:: Requirement ::
Output, exactly and alone, the lines from the one containing "(702, 615) = (361, 528): brown" through the last line of the material below, both ends included.

:: Recorded data ::
★ ★ ★ ★ ★

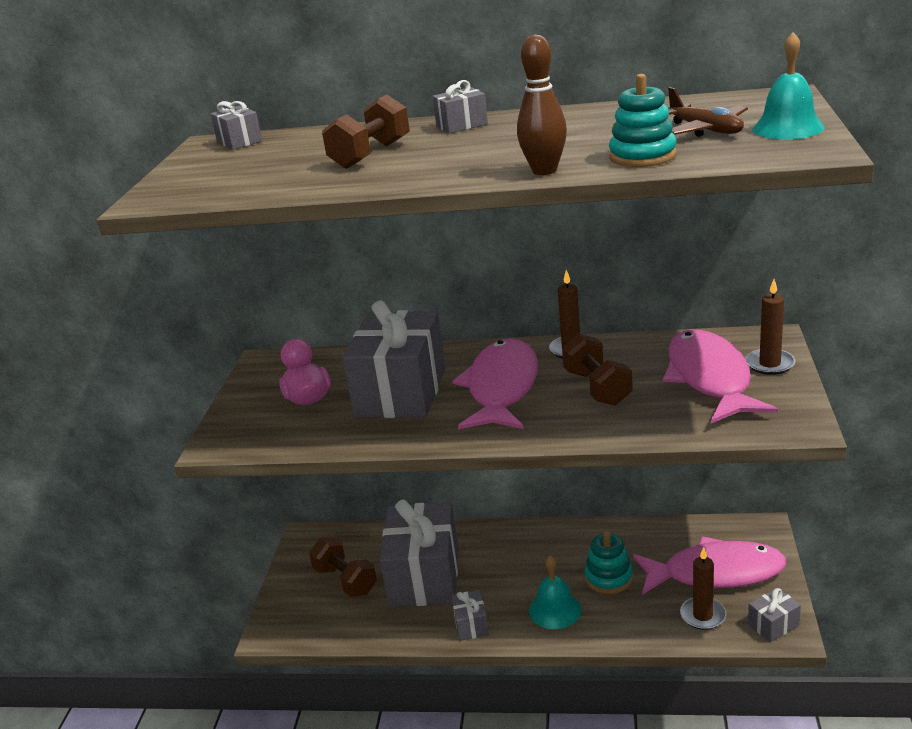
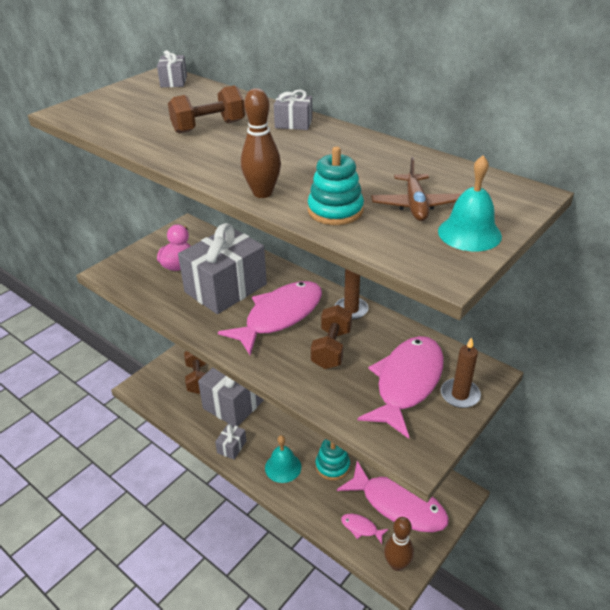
camera: 30 degrees right, 10 degrees up
(702, 615) = (361, 528): brown candle -> pink fish
(773, 625) = (397, 564): grey gift -> brown bowling pin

★ ★ ★ ★ ★

:: Solution to this problem ::
(702, 615) = (361, 528): brown candle -> pink fish
(773, 625) = (397, 564): grey gift -> brown bowling pin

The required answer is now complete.